--- INSTRUCTIONS TO FOLLOW ---
Rewrite the lines below, replacing every "counterclockwise" with "anticlockwise" and changing nothing else.

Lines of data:

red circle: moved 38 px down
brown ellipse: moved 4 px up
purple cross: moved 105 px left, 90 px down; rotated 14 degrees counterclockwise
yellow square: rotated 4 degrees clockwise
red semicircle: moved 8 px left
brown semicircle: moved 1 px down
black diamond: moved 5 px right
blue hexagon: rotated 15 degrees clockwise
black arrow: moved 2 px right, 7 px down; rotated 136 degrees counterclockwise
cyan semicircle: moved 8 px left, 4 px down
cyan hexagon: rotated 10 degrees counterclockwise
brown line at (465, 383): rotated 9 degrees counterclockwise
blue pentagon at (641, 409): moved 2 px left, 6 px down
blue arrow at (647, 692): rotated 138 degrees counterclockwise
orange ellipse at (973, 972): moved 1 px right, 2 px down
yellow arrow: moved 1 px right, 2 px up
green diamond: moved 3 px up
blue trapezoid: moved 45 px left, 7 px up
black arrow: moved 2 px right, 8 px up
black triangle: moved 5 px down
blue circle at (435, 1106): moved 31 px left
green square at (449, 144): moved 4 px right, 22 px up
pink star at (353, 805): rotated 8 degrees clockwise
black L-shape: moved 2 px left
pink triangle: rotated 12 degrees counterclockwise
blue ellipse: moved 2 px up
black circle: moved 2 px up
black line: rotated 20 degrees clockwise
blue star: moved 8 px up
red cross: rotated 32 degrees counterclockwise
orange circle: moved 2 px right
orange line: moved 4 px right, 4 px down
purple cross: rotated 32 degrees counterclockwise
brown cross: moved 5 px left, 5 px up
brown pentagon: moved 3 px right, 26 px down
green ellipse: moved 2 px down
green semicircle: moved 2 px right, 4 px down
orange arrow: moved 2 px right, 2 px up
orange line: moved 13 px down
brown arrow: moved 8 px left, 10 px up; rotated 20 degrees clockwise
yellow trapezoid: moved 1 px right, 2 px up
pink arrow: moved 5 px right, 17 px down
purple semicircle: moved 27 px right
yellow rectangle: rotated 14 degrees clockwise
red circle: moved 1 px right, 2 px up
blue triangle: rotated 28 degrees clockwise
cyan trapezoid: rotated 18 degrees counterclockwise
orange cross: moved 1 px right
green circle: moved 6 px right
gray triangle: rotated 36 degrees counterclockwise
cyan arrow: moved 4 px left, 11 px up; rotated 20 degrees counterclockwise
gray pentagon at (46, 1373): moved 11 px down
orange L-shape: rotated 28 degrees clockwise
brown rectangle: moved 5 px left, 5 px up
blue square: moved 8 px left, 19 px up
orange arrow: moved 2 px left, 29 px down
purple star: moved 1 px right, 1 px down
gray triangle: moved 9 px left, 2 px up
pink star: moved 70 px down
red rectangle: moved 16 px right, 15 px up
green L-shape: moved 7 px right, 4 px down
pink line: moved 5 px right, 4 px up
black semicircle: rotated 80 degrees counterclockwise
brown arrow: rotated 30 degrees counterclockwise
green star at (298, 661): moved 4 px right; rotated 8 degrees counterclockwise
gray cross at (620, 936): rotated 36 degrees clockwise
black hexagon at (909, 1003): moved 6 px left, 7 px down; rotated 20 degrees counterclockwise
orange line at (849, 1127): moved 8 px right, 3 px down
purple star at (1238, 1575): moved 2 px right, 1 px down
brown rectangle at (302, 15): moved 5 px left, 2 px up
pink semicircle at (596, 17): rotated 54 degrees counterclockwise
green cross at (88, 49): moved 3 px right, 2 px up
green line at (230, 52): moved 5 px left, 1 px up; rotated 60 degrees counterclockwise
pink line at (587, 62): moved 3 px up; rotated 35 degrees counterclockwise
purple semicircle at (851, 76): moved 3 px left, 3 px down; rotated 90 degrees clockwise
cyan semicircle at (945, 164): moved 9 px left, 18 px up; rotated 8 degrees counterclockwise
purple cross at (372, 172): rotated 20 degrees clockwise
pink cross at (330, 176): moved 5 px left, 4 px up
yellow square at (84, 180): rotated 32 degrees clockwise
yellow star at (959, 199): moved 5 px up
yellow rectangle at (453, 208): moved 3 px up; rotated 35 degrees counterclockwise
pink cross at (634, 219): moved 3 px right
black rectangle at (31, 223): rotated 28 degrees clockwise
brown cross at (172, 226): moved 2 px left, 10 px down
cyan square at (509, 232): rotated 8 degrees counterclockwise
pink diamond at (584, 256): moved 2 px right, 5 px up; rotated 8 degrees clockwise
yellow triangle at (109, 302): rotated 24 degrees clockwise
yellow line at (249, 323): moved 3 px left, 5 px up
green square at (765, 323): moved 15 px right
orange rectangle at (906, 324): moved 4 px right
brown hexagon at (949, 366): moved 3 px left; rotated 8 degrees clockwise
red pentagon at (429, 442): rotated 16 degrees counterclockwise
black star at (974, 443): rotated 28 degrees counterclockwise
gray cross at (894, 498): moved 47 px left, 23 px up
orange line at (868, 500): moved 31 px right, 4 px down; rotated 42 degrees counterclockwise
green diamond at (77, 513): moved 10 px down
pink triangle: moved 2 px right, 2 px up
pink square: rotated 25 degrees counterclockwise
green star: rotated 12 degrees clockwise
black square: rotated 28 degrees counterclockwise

--- SOLUTION ---
red circle: moved 38 px down
brown ellipse: moved 4 px up
purple cross: moved 105 px left, 90 px down; rotated 14 degrees anticlockwise
yellow square: rotated 4 degrees clockwise
red semicircle: moved 8 px left
brown semicircle: moved 1 px down
black diamond: moved 5 px right
blue hexagon: rotated 15 degrees clockwise
black arrow: moved 2 px right, 7 px down; rotated 136 degrees anticlockwise
cyan semicircle: moved 8 px left, 4 px down
cyan hexagon: rotated 10 degrees anticlockwise
brown line at (465, 383): rotated 9 degrees anticlockwise
blue pentagon at (641, 409): moved 2 px left, 6 px down
blue arrow at (647, 692): rotated 138 degrees anticlockwise
orange ellipse at (973, 972): moved 1 px right, 2 px down
yellow arrow: moved 1 px right, 2 px up
green diamond: moved 3 px up
blue trapezoid: moved 45 px left, 7 px up
black arrow: moved 2 px right, 8 px up
black triangle: moved 5 px down
blue circle at (435, 1106): moved 31 px left
green square at (449, 144): moved 4 px right, 22 px up
pink star at (353, 805): rotated 8 degrees clockwise
black L-shape: moved 2 px left
pink triangle: rotated 12 degrees anticlockwise
blue ellipse: moved 2 px up
black circle: moved 2 px up
black line: rotated 20 degrees clockwise
blue star: moved 8 px up
red cross: rotated 32 degrees anticlockwise
orange circle: moved 2 px right
orange line: moved 4 px right, 4 px down
purple cross: rotated 32 degrees anticlockwise
brown cross: moved 5 px left, 5 px up
brown pentagon: moved 3 px right, 26 px down
green ellipse: moved 2 px down
green semicircle: moved 2 px right, 4 px down
orange arrow: moved 2 px right, 2 px up
orange line: moved 13 px down
brown arrow: moved 8 px left, 10 px up; rotated 20 degrees clockwise
yellow trapezoid: moved 1 px right, 2 px up
pink arrow: moved 5 px right, 17 px down
purple semicircle: moved 27 px right
yellow rectangle: rotated 14 degrees clockwise
red circle: moved 1 px right, 2 px up
blue triangle: rotated 28 degrees clockwise
cyan trapezoid: rotated 18 degrees anticlockwise
orange cross: moved 1 px right
green circle: moved 6 px right
gray triangle: rotated 36 degrees anticlockwise
cyan arrow: moved 4 px left, 11 px up; rotated 20 degrees anticlockwise
gray pentagon at (46, 1373): moved 11 px down
orange L-shape: rotated 28 degrees clockwise
brown rectangle: moved 5 px left, 5 px up
blue square: moved 8 px left, 19 px up
orange arrow: moved 2 px left, 29 px down
purple star: moved 1 px right, 1 px down
gray triangle: moved 9 px left, 2 px up
pink star: moved 70 px down
red rectangle: moved 16 px right, 15 px up
green L-shape: moved 7 px right, 4 px down
pink line: moved 5 px right, 4 px up
black semicircle: rotated 80 degrees anticlockwise
brown arrow: rotated 30 degrees anticlockwise
green star at (298, 661): moved 4 px right; rotated 8 degrees anticlockwise
gray cross at (620, 936): rotated 36 degrees clockwise
black hexagon at (909, 1003): moved 6 px left, 7 px down; rotated 20 degrees anticlockwise
orange line at (849, 1127): moved 8 px right, 3 px down
purple star at (1238, 1575): moved 2 px right, 1 px down
brown rectangle at (302, 15): moved 5 px left, 2 px up
pink semicircle at (596, 17): rotated 54 degrees anticlockwise
green cross at (88, 49): moved 3 px right, 2 px up
green line at (230, 52): moved 5 px left, 1 px up; rotated 60 degrees anticlockwise
pink line at (587, 62): moved 3 px up; rotated 35 degrees anticlockwise
purple semicircle at (851, 76): moved 3 px left, 3 px down; rotated 90 degrees clockwise
cyan semicircle at (945, 164): moved 9 px left, 18 px up; rotated 8 degrees anticlockwise
purple cross at (372, 172): rotated 20 degrees clockwise
pink cross at (330, 176): moved 5 px left, 4 px up
yellow square at (84, 180): rotated 32 degrees clockwise
yellow star at (959, 199): moved 5 px up
yellow rectangle at (453, 208): moved 3 px up; rotated 35 degrees anticlockwise
pink cross at (634, 219): moved 3 px right
black rectangle at (31, 223): rotated 28 degrees clockwise
brown cross at (172, 226): moved 2 px left, 10 px down
cyan square at (509, 232): rotated 8 degrees anticlockwise
pink diamond at (584, 256): moved 2 px right, 5 px up; rotated 8 degrees clockwise
yellow triangle at (109, 302): rotated 24 degrees clockwise
yellow line at (249, 323): moved 3 px left, 5 px up
green square at (765, 323): moved 15 px right
orange rectangle at (906, 324): moved 4 px right
brown hexagon at (949, 366): moved 3 px left; rotated 8 degrees clockwise
red pentagon at (429, 442): rotated 16 degrees anticlockwise
black star at (974, 443): rotated 28 degrees anticlockwise
gray cross at (894, 498): moved 47 px left, 23 px up
orange line at (868, 500): moved 31 px right, 4 px down; rotated 42 degrees anticlockwise
green diamond at (77, 513): moved 10 px down
pink triangle: moved 2 px right, 2 px up
pink square: rotated 25 degrees anticlockwise
green star: rotated 12 degrees clockwise
black square: rotated 28 degrees anticlockwise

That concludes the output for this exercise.